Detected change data
========================================
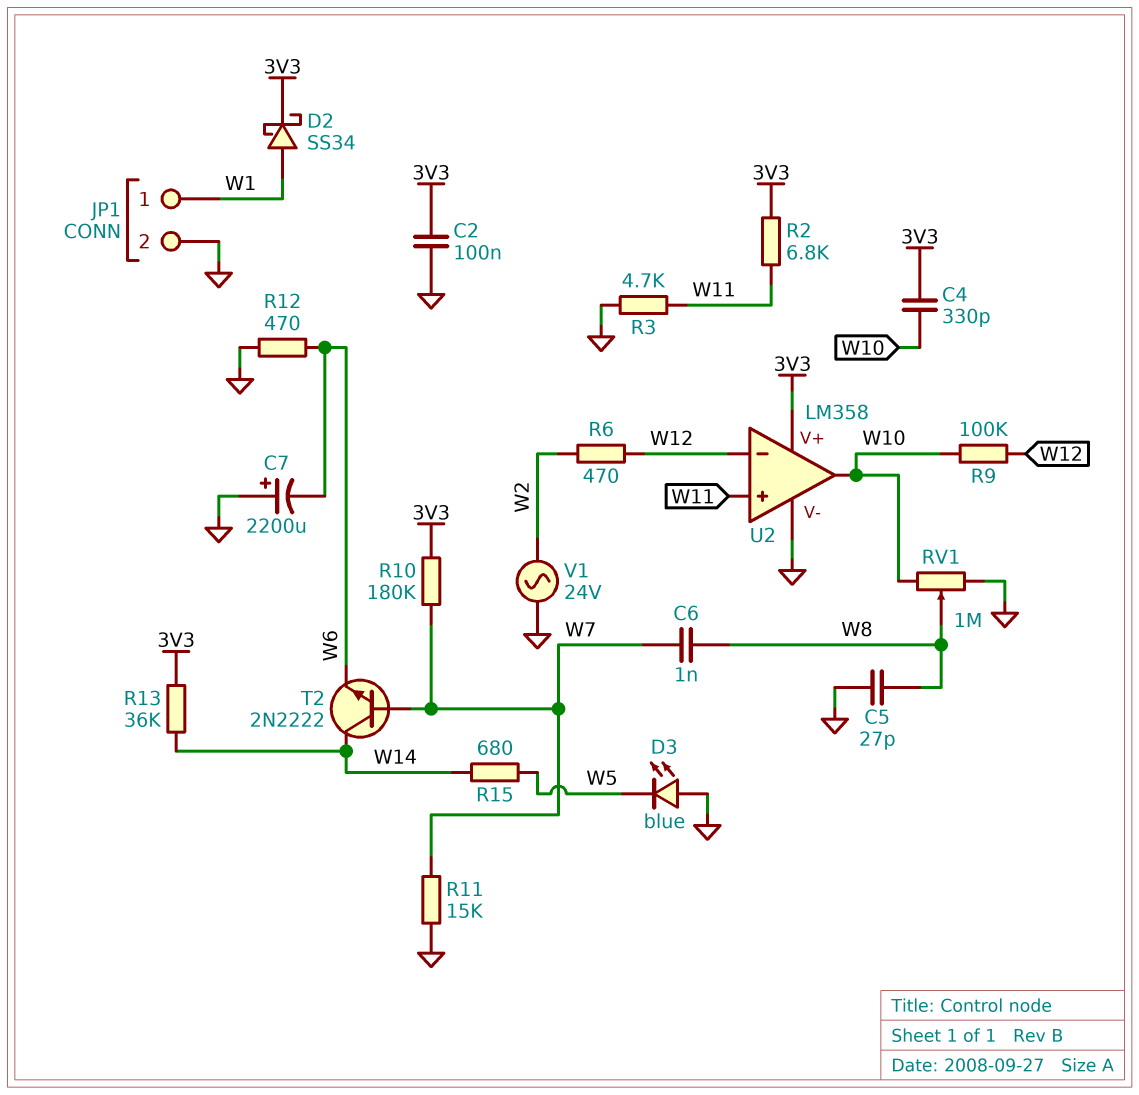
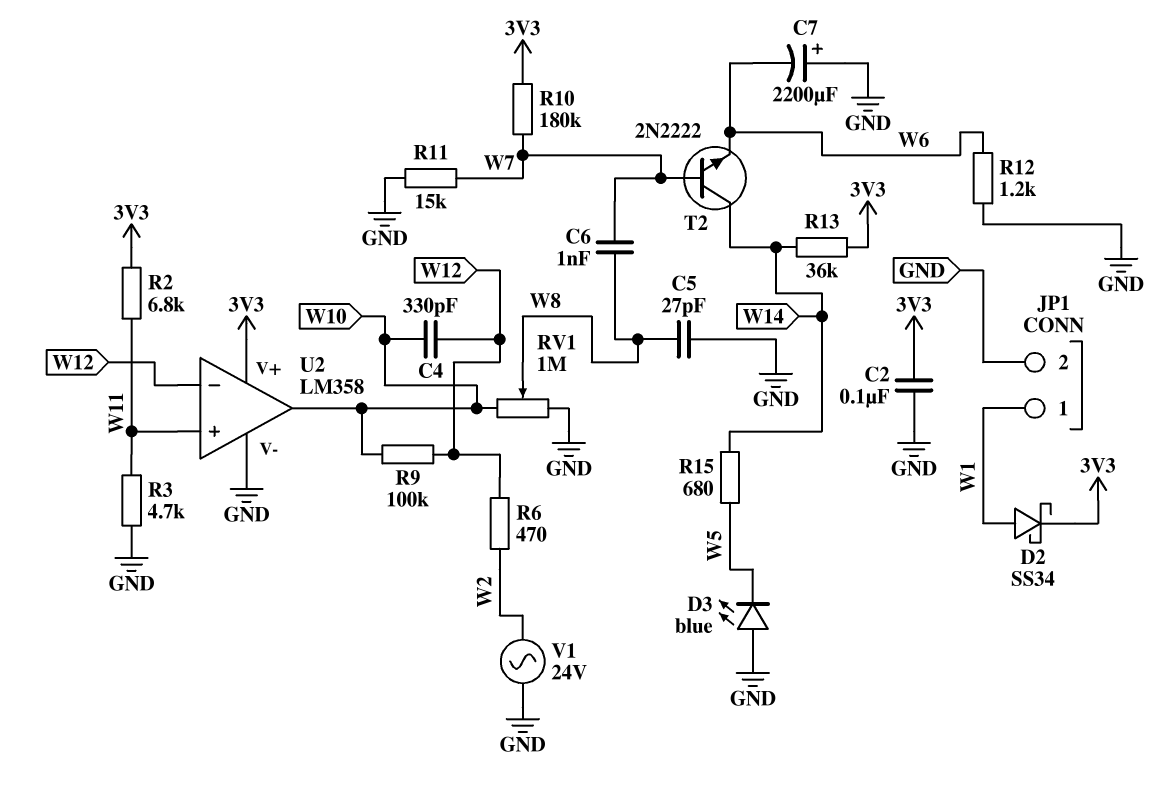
C4: 330pF (3V3, W10) -> 330pF (W10, W12)
R12: 470 (GND, W6) -> 1.2k (GND, W6)

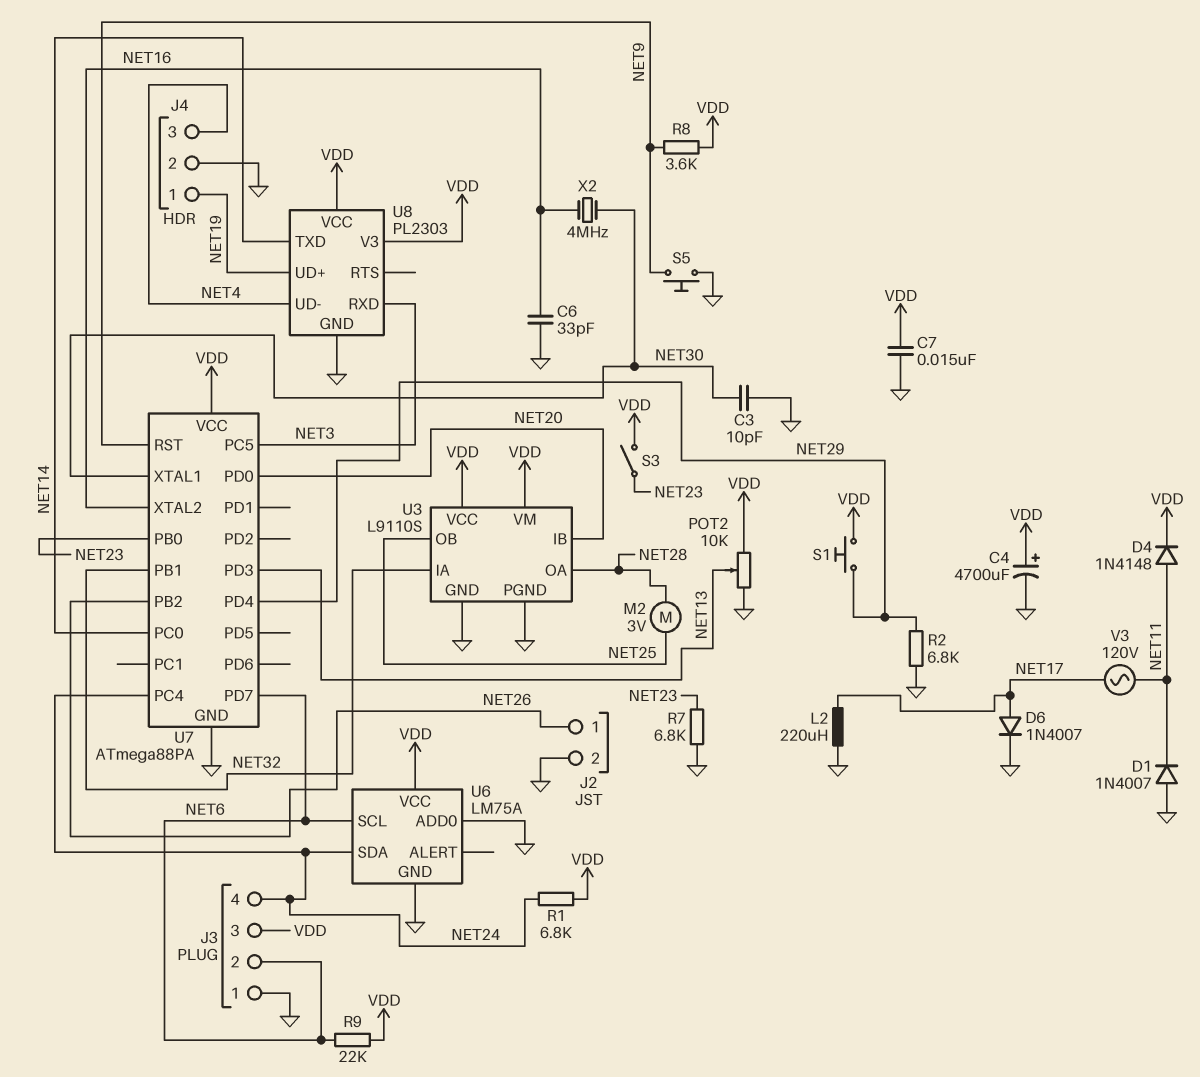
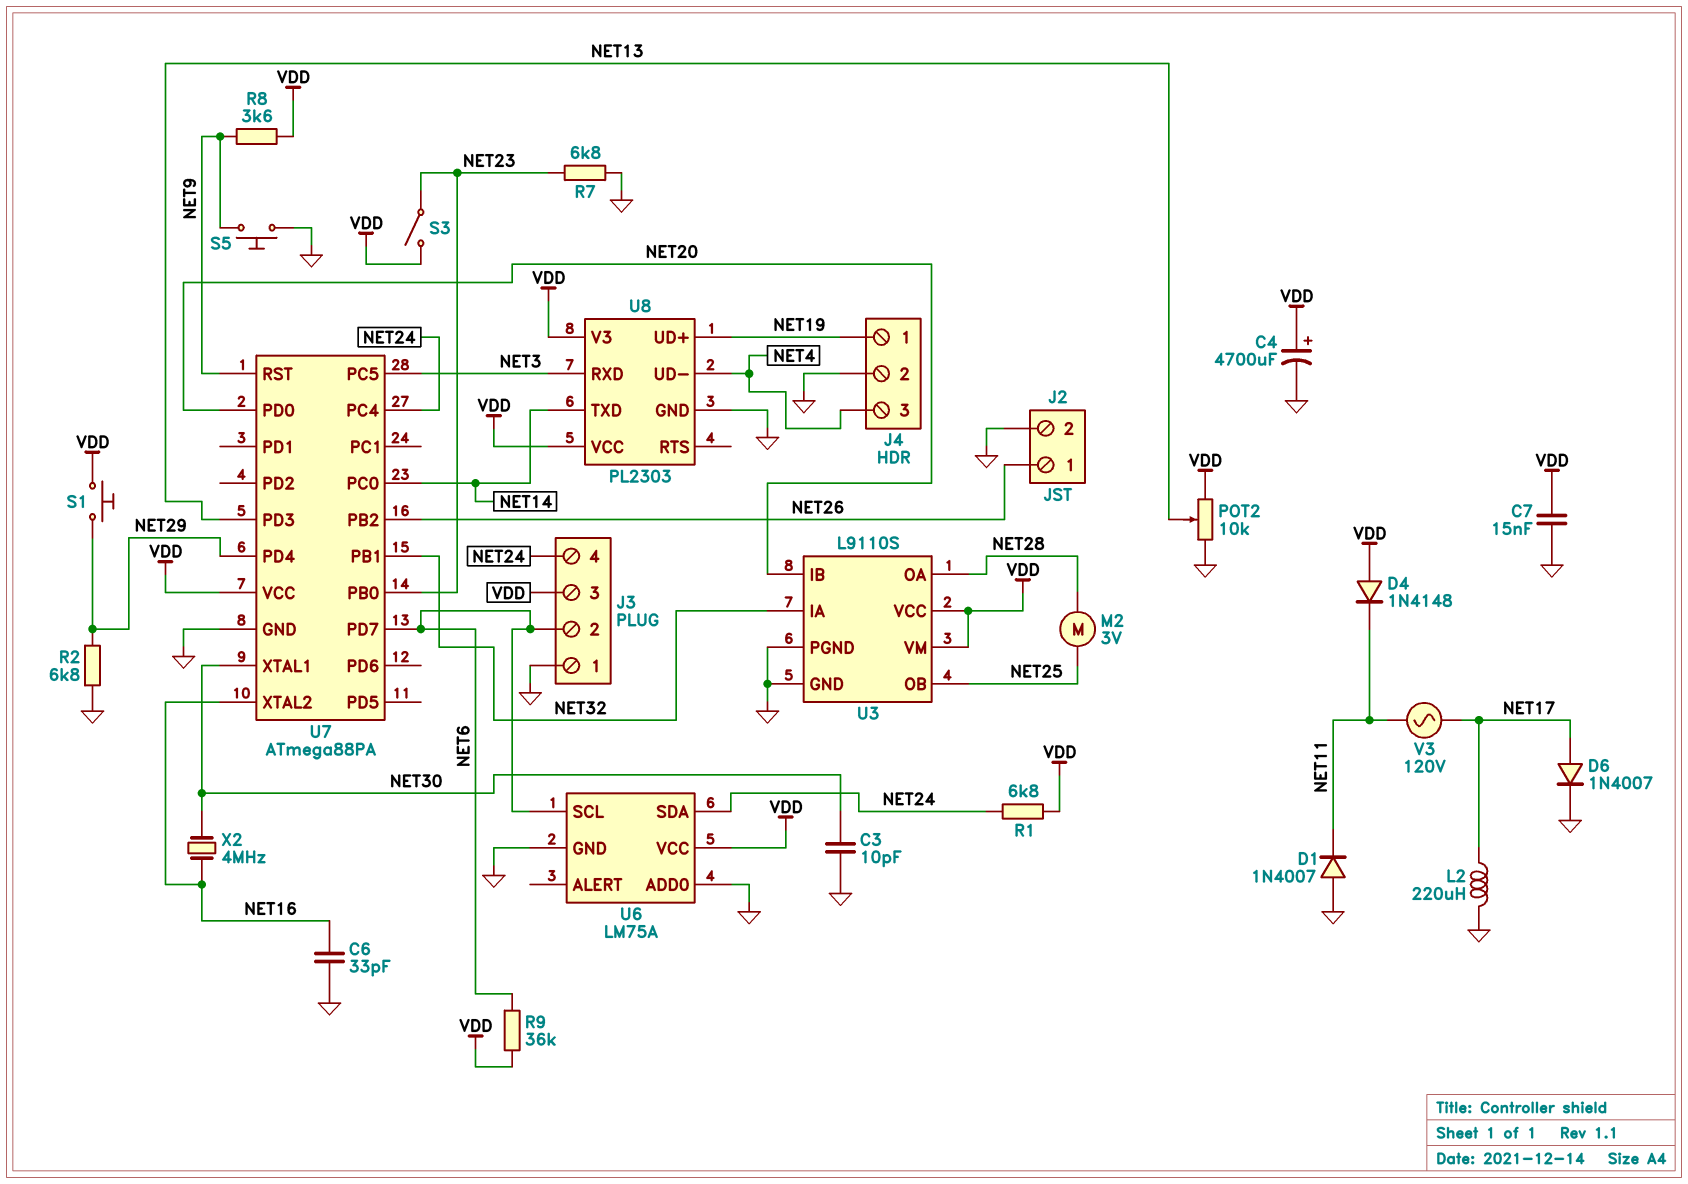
D4: diode 1N4148 (A NET11, K VDD) -> diode 1N4148 (A VDD, K NET11)
R9: 22k (NET6, VDD) -> 36k (NET6, VDD)

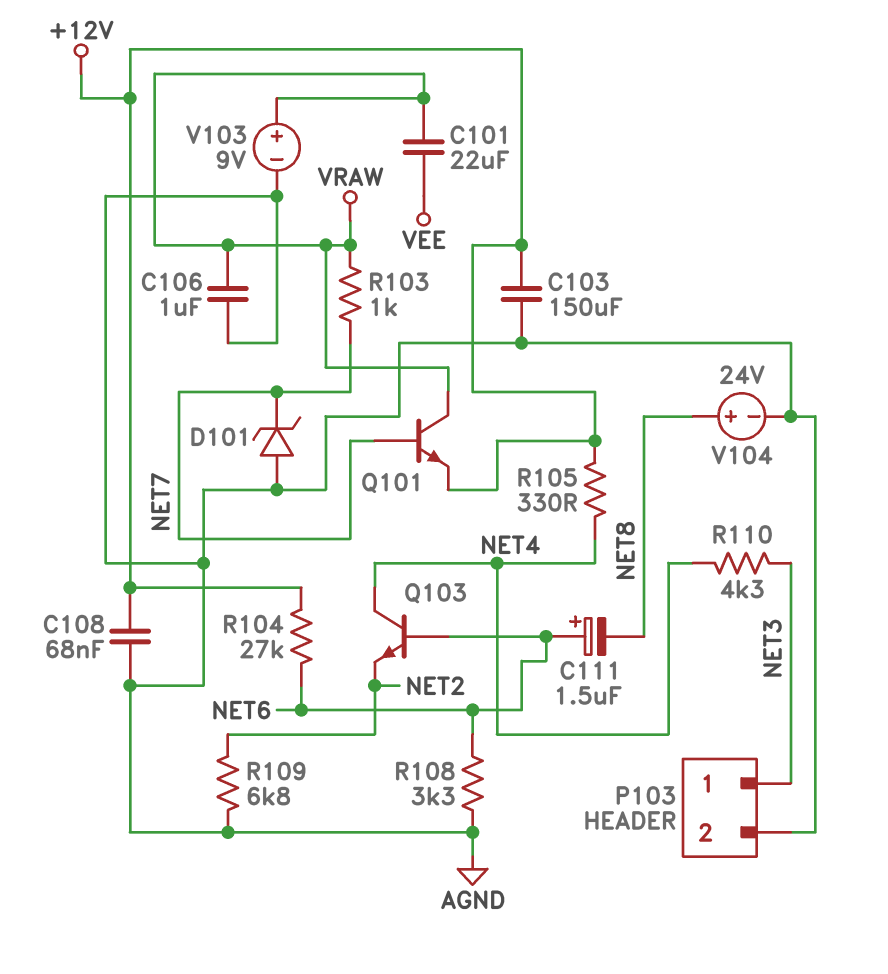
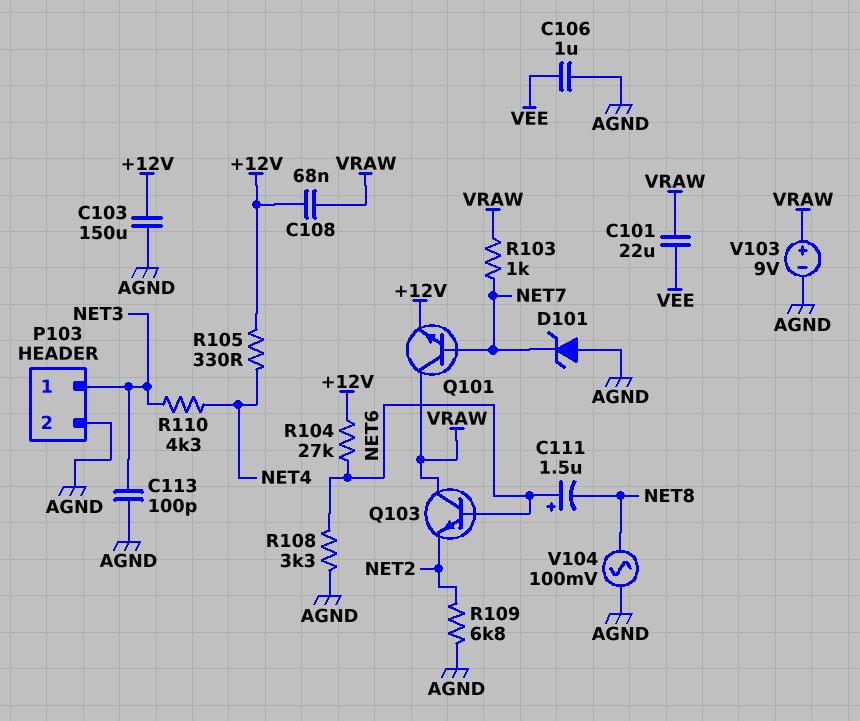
C106: 1uF (AGND, VRAW) -> 1uF (AGND, VEE)
C108: 68nF (+12V, AGND) -> 68nF (+12V, VRAW)
C113: none -> 100pF (AGND, NET3)
Q103: NPN (B NET6, C NET4, E NET2) -> NPN (B NET6, C VRAW, E NET2)
V104: 24V (plus NET8, minus AGND) -> AC 100mV (AGND, NET8)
========================================
Print the records word for word and exclude any picture they hold.

### Answer space
C4: 330pF (3V3, W10) -> 330pF (W10, W12)
R12: 470 (GND, W6) -> 1.2k (GND, W6)

D4: diode 1N4148 (A NET11, K VDD) -> diode 1N4148 (A VDD, K NET11)
R9: 22k (NET6, VDD) -> 36k (NET6, VDD)

C106: 1uF (AGND, VRAW) -> 1uF (AGND, VEE)
C108: 68nF (+12V, AGND) -> 68nF (+12V, VRAW)
C113: none -> 100pF (AGND, NET3)
Q103: NPN (B NET6, C NET4, E NET2) -> NPN (B NET6, C VRAW, E NET2)
V104: 24V (plus NET8, minus AGND) -> AC 100mV (AGND, NET8)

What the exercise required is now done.